BRIEF: Once the line with "old: spryskiwacz/żółty (3rd from left)" is found in the entries below, repeat it and each following line exactly, up to and including the line with "first_place: bottom right". Add no other lines.

(Records drawn from a dataset)
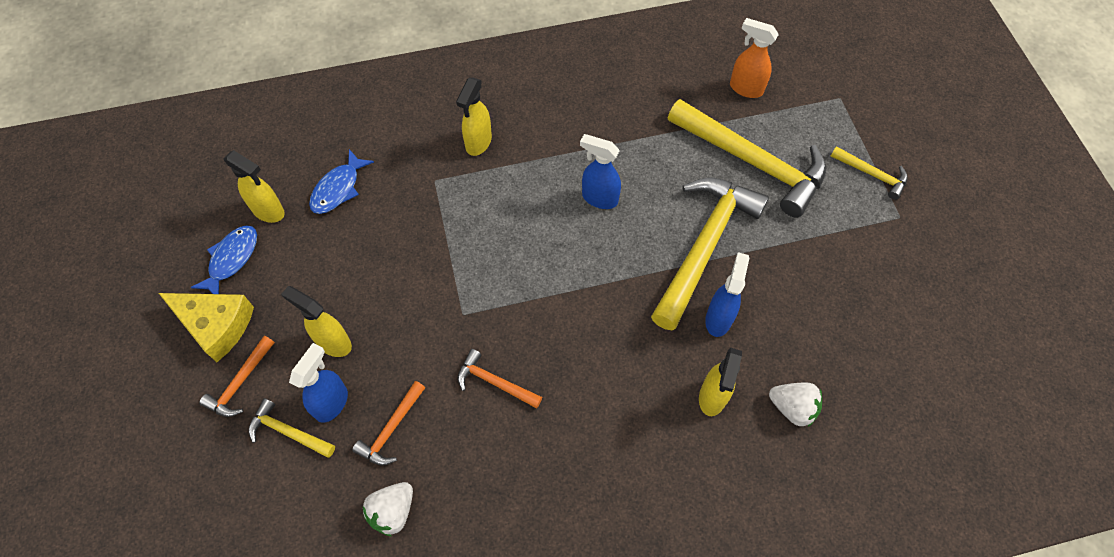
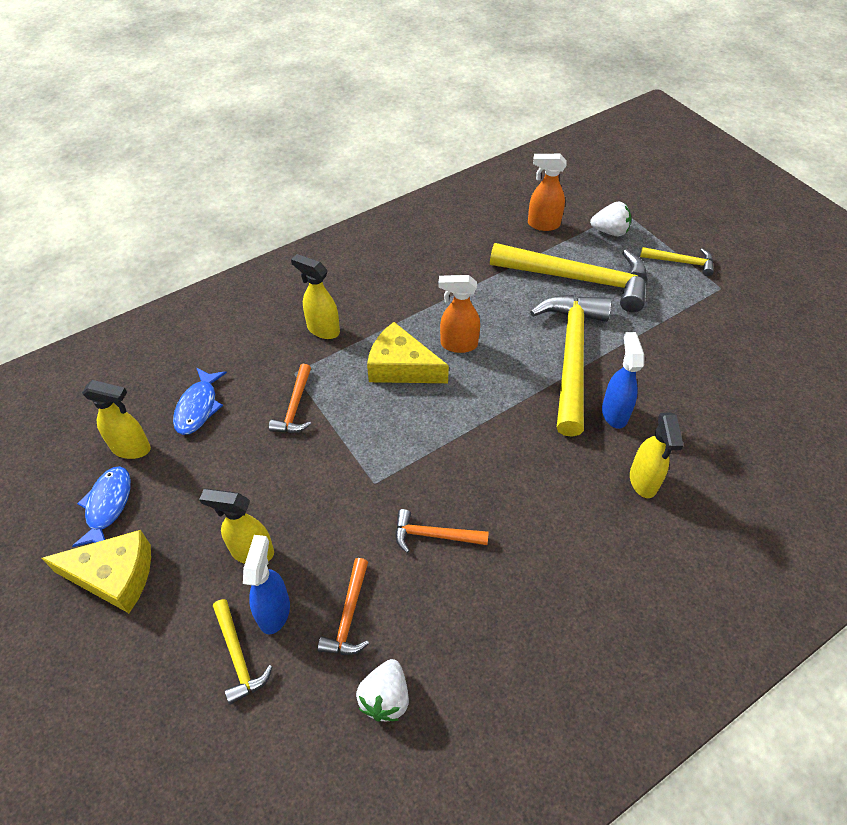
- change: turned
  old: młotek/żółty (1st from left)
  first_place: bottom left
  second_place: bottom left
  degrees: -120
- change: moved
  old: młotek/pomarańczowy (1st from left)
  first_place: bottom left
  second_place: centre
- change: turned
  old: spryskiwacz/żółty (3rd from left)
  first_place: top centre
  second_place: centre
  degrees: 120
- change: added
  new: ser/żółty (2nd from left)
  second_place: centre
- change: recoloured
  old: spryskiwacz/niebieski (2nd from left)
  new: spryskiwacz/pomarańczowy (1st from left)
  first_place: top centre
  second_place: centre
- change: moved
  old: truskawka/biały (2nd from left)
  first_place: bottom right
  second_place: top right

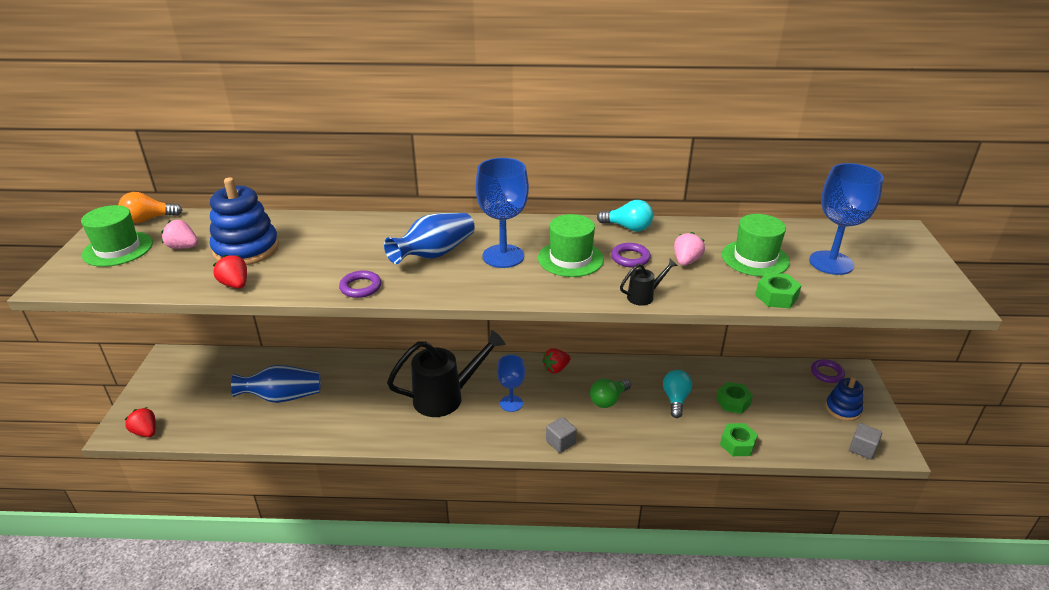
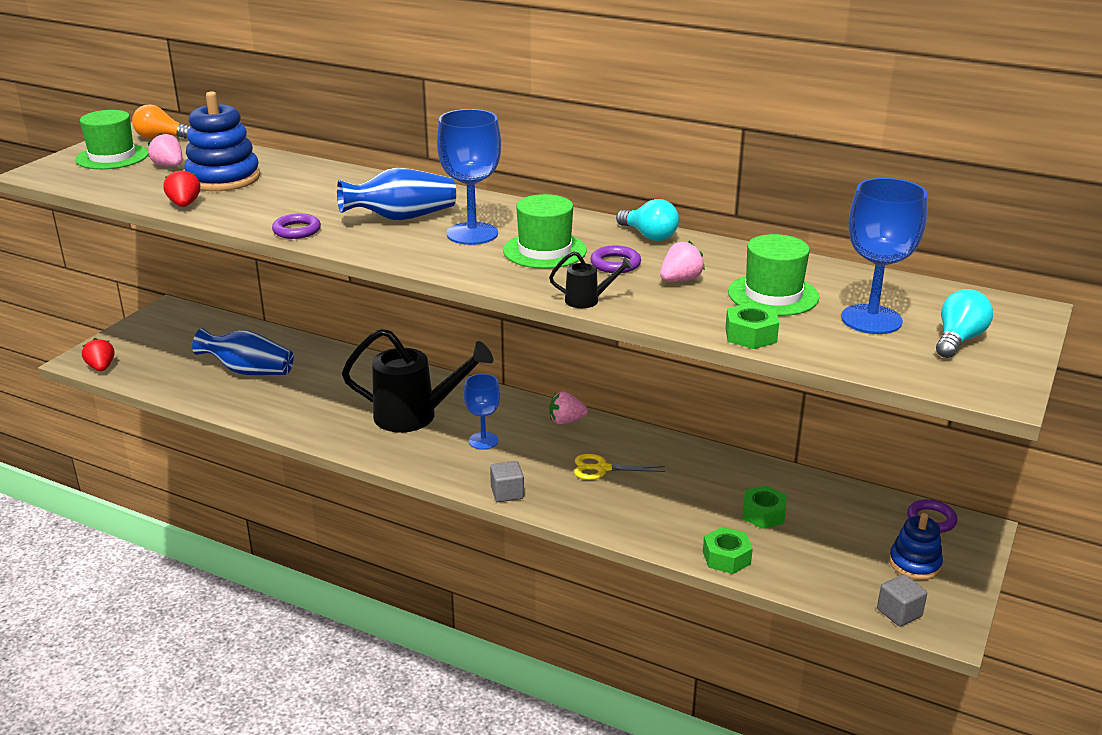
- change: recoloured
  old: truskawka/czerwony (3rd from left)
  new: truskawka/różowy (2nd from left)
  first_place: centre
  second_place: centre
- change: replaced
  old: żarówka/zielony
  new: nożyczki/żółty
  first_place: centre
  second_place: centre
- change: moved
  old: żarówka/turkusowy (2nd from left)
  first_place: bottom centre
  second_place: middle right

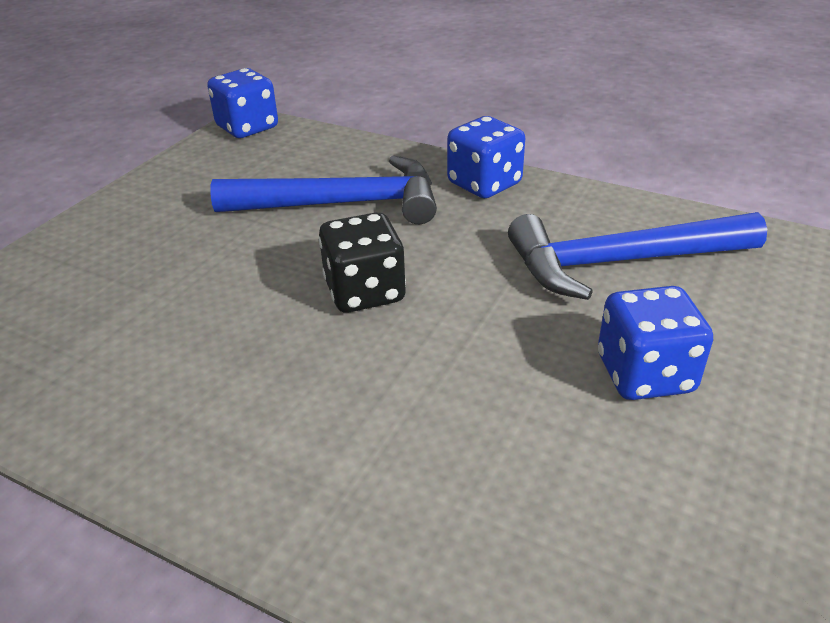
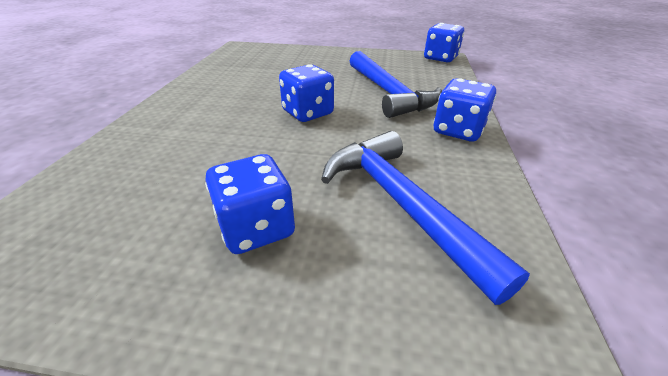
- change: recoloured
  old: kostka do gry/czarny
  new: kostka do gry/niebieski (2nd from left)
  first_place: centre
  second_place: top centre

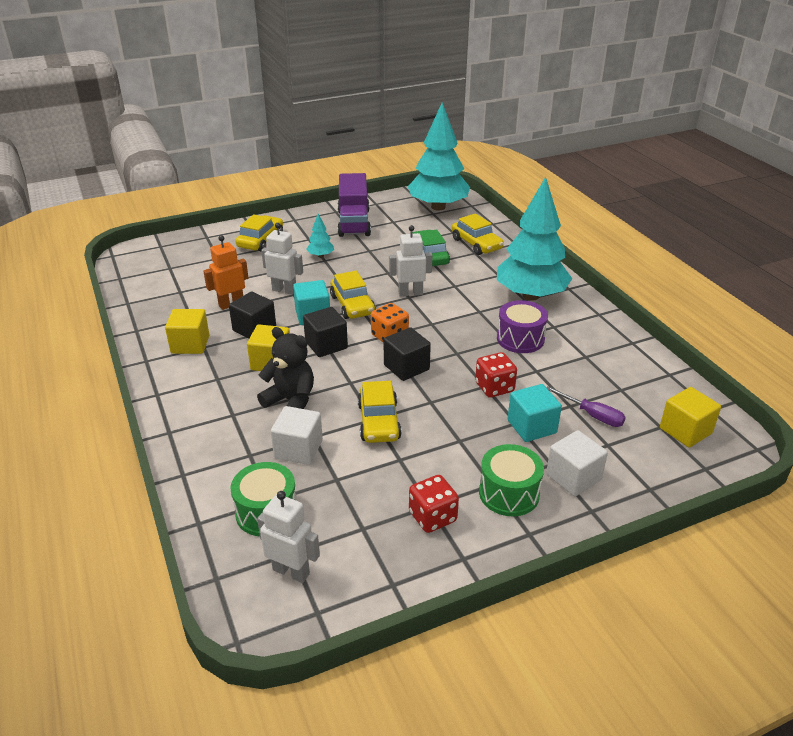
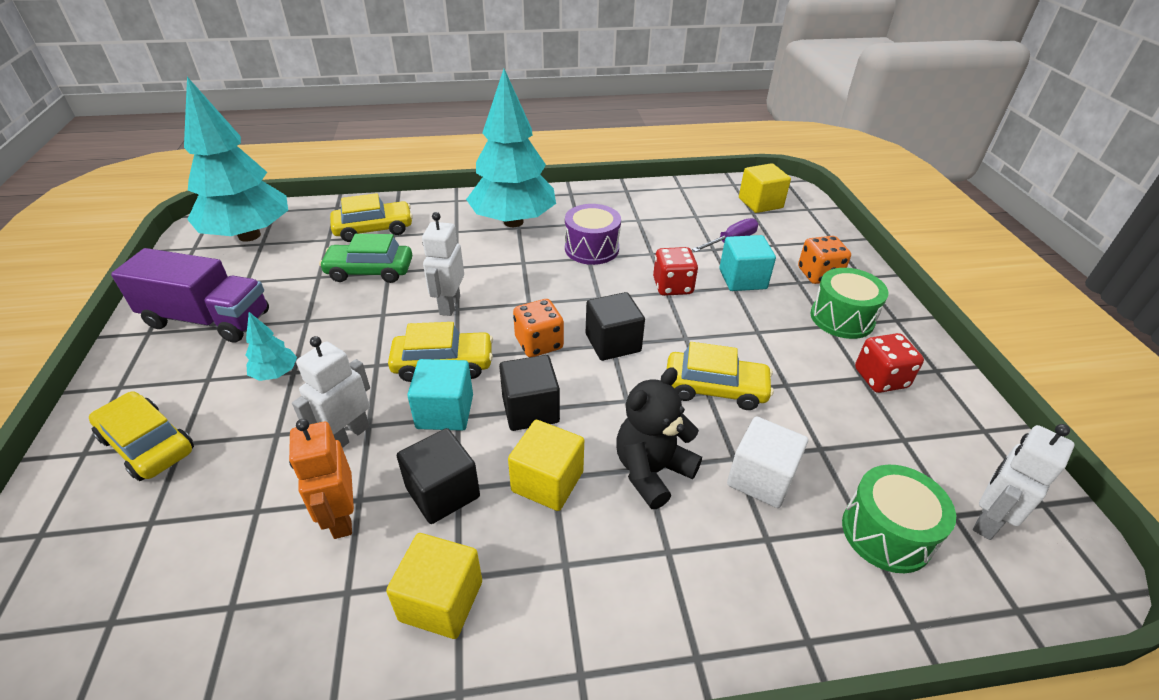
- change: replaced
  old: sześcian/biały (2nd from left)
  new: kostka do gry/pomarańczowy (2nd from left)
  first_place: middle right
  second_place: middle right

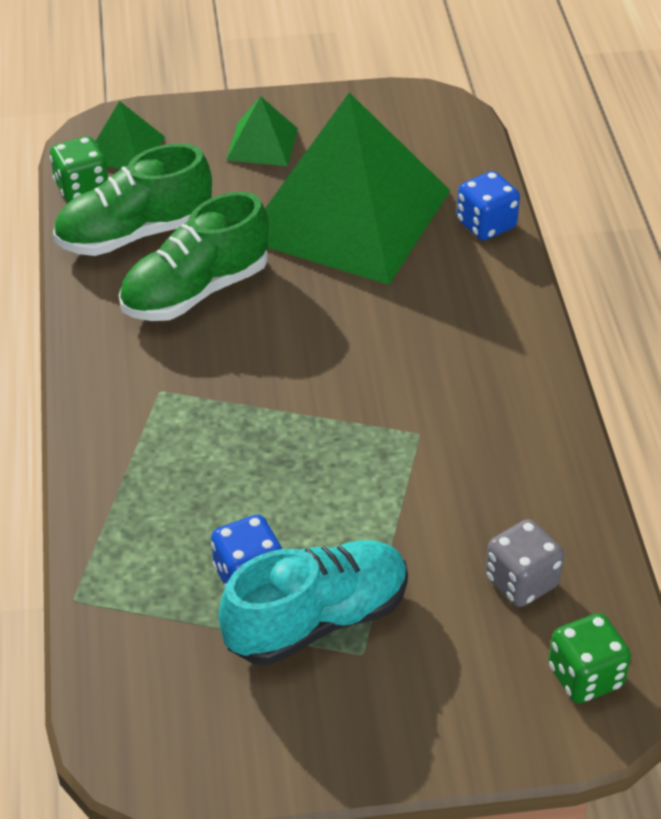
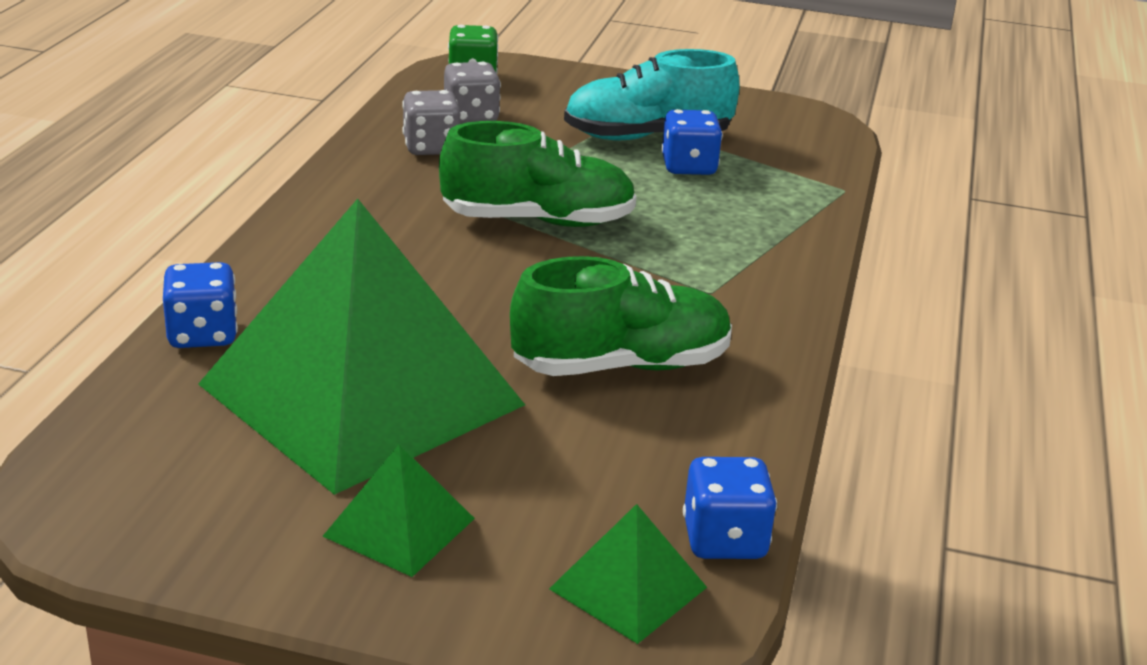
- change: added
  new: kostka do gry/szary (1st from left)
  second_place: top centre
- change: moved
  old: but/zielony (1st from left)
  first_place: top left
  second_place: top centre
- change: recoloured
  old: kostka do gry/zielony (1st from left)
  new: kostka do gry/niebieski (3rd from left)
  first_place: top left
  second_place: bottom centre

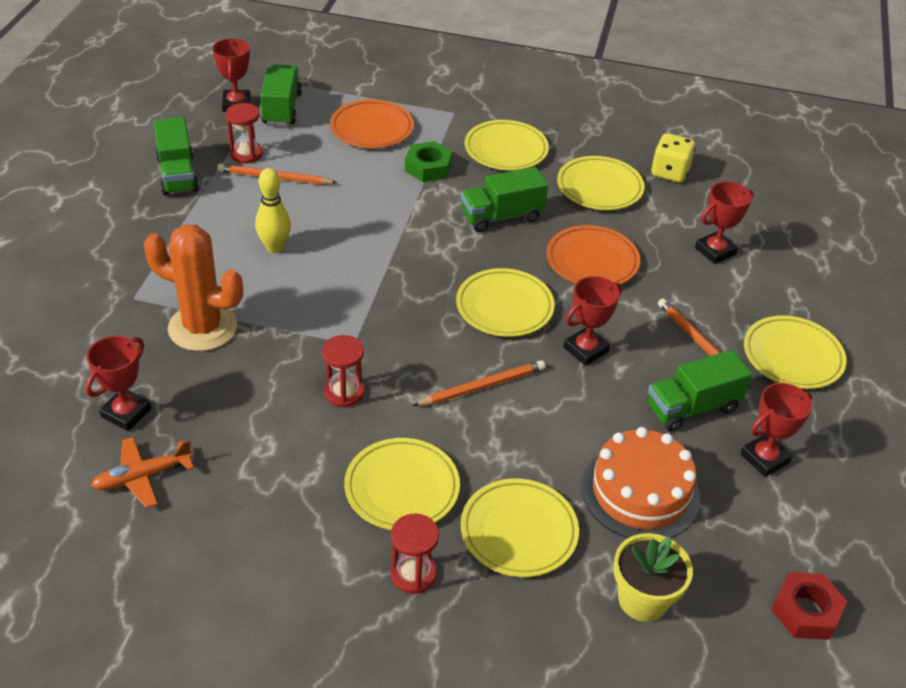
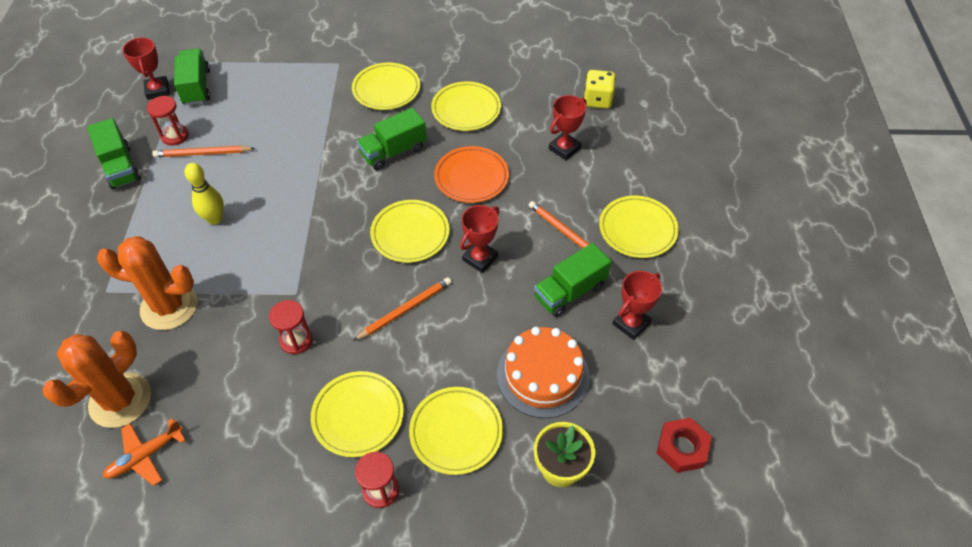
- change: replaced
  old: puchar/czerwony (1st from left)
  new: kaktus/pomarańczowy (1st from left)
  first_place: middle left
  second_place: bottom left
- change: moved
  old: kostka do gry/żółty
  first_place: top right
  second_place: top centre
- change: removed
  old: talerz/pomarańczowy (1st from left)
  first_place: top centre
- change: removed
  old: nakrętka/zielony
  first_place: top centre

ANSWER TO THE EXERCISE:
  old: spryskiwacz/żółty (3rd from left)
  first_place: top centre
  second_place: centre
  degrees: 120
- change: added
  new: ser/żółty (2nd from left)
  second_place: centre
- change: recoloured
  old: spryskiwacz/niebieski (2nd from left)
  new: spryskiwacz/pomarańczowy (1st from left)
  first_place: top centre
  second_place: centre
- change: moved
  old: truskawka/biały (2nd from left)
  first_place: bottom right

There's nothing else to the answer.